# GOAL OF THE EXERCISE
Using the records below, write out again exactly the lines that begin at the line containing "none -> pink plate K10:K11 level 1" and end at the line containing "none -> pink plate H8 level 2", and no other lines.

Excerpts from a dataset:
↓
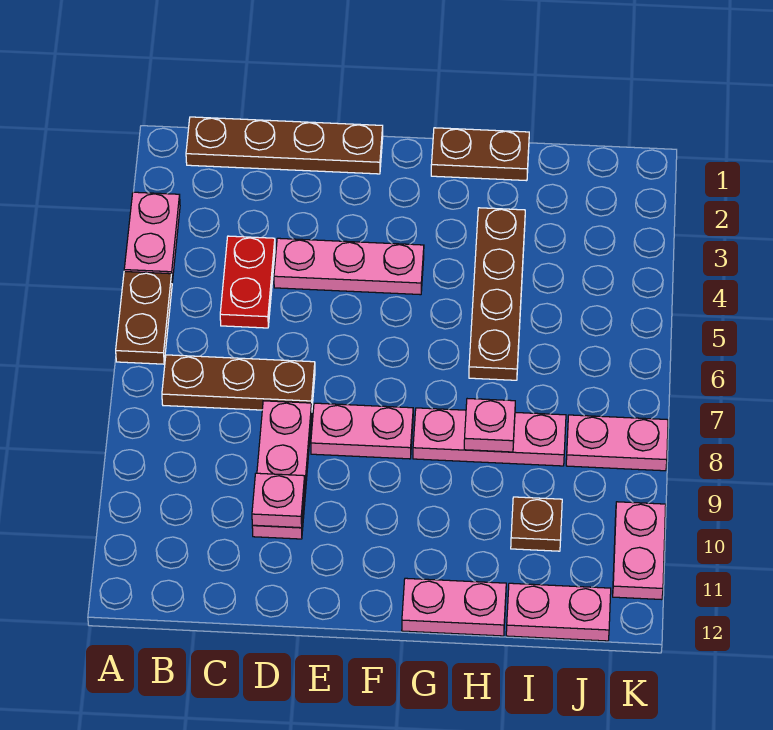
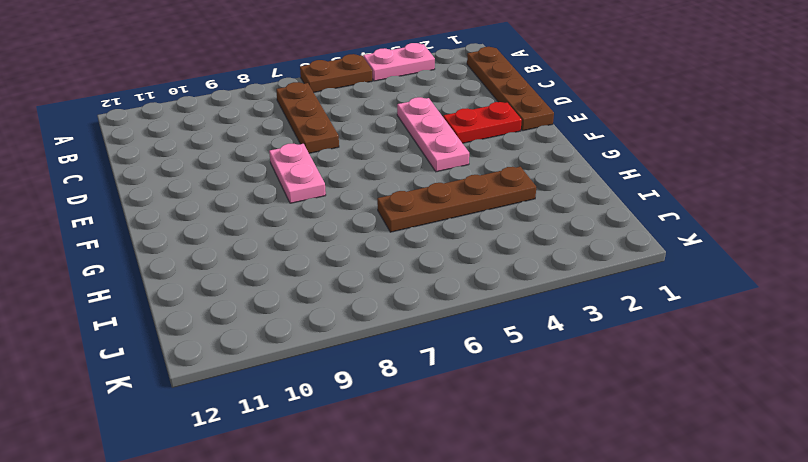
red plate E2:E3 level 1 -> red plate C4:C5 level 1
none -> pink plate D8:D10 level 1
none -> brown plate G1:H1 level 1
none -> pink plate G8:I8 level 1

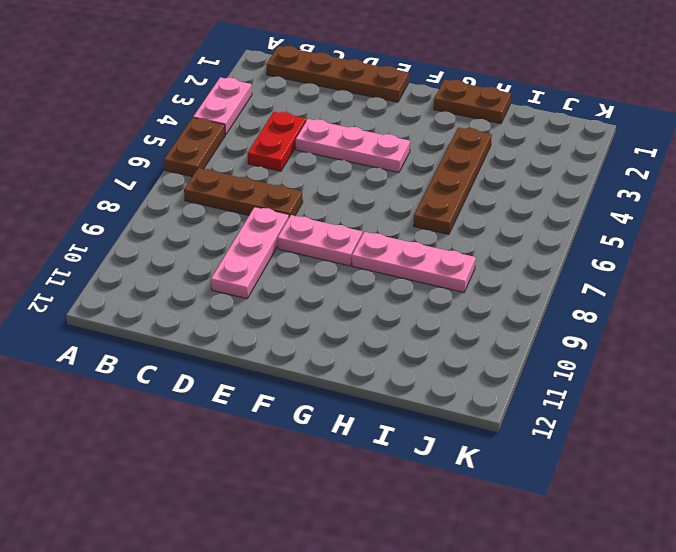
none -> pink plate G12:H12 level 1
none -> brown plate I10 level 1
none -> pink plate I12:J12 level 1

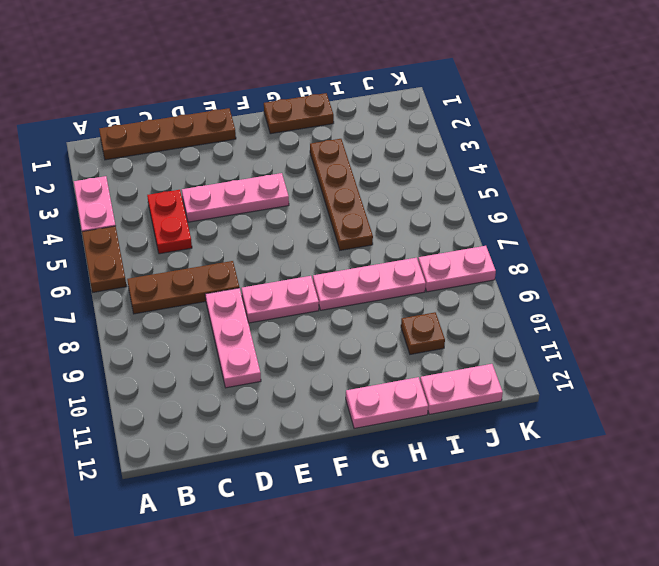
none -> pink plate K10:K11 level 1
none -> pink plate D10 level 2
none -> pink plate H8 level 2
↑
↓
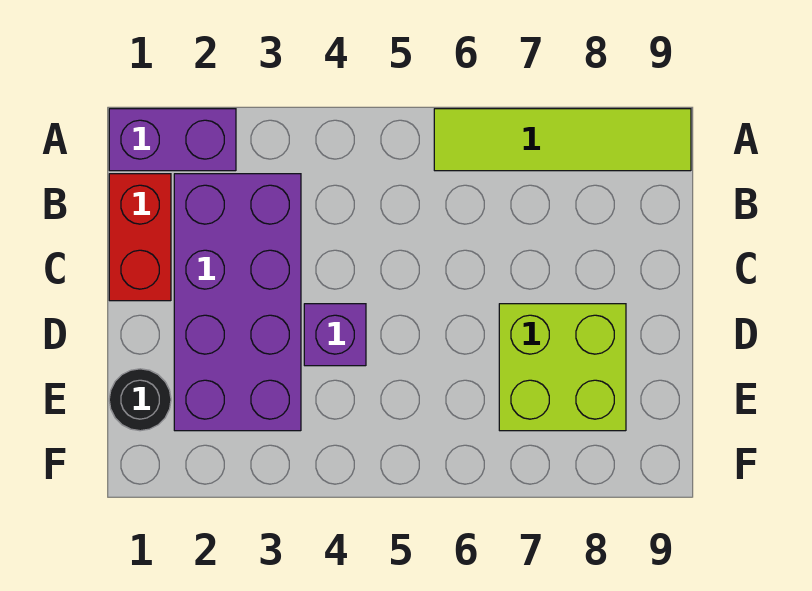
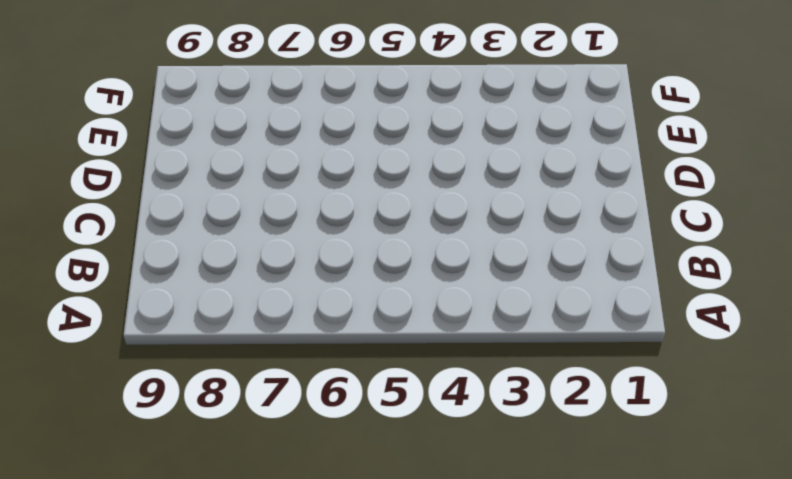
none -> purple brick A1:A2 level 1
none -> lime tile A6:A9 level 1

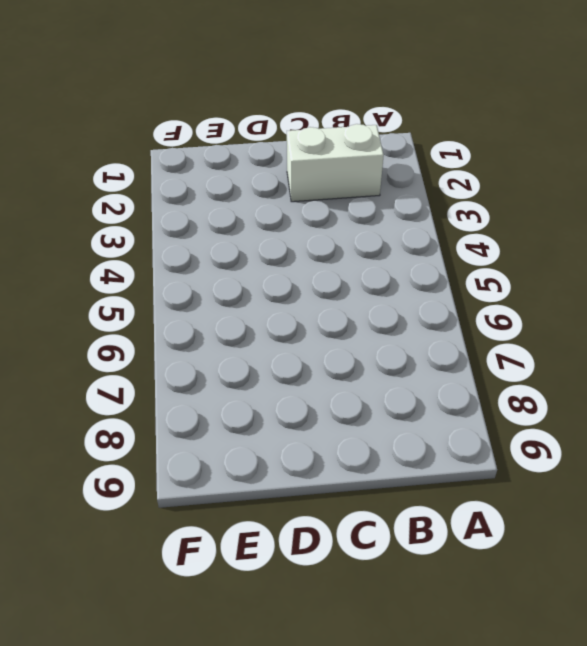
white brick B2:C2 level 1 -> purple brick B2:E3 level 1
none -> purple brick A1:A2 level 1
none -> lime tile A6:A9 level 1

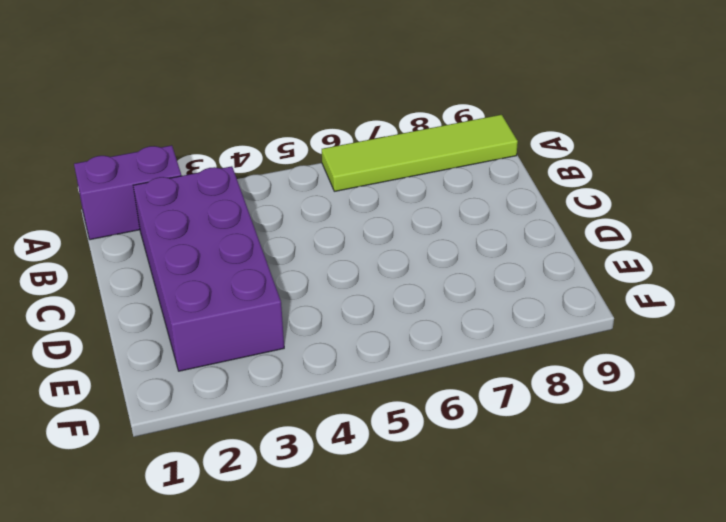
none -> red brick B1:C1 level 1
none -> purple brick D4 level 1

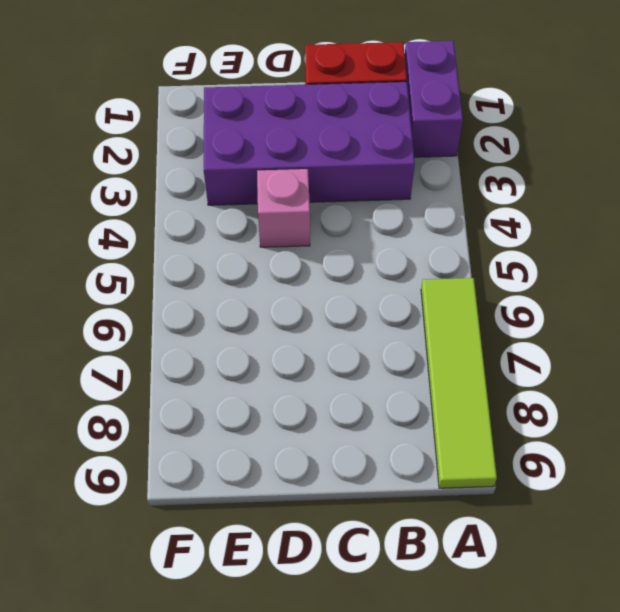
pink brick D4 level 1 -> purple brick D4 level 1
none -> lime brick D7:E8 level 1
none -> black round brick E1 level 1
↑
↓
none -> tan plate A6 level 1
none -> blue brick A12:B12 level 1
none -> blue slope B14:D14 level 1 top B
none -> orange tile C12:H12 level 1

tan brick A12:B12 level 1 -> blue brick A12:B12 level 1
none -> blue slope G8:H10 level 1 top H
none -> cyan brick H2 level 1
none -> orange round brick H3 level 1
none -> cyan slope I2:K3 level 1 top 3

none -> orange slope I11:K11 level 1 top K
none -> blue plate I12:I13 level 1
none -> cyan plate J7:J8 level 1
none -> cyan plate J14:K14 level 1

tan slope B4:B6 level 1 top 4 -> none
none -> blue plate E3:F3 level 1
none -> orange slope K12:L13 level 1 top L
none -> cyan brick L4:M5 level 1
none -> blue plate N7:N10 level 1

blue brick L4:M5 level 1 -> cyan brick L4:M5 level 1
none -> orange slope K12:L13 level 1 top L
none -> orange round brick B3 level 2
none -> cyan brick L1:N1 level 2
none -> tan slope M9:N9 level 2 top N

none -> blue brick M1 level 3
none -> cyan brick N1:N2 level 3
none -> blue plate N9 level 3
↑
# SOLVED EXERCISE
none -> pink plate K10:K11 level 1
none -> pink plate D10 level 2
none -> pink plate H8 level 2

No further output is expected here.